## start

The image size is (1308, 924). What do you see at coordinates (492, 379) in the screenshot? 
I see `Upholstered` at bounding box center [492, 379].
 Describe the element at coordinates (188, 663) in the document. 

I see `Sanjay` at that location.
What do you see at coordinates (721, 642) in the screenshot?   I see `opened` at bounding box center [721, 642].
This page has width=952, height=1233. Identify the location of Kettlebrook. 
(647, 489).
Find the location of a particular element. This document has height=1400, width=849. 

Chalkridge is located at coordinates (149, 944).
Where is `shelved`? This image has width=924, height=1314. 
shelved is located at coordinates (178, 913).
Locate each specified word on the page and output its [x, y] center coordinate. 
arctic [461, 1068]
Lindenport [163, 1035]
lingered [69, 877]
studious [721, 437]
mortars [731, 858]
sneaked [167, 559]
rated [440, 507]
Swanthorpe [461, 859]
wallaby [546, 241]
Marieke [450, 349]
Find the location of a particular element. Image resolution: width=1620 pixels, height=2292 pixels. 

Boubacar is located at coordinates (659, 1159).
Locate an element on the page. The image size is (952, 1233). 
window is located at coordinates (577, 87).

## end

Rewrite the listing as a numbered list from the line with "lingered [69, 877]" through the final line, both included, and omit any blank lines.

(SOLUTION TO THIS PROBLEM):
1. lingered [69, 877]
2. studious [721, 437]
3. mortars [731, 858]
4. sneaked [167, 559]
5. rated [440, 507]
6. Swanthorpe [461, 859]
7. wallaby [546, 241]
8. Marieke [450, 349]
9. Find the location of a particular element. Image resolution: width=1620 pixels, height=2292 pixels. 
10. Boubacar is located at coordinates (659, 1159).
11. Locate an element on the page. The image size is (952, 1233). 
12. window is located at coordinates (577, 87).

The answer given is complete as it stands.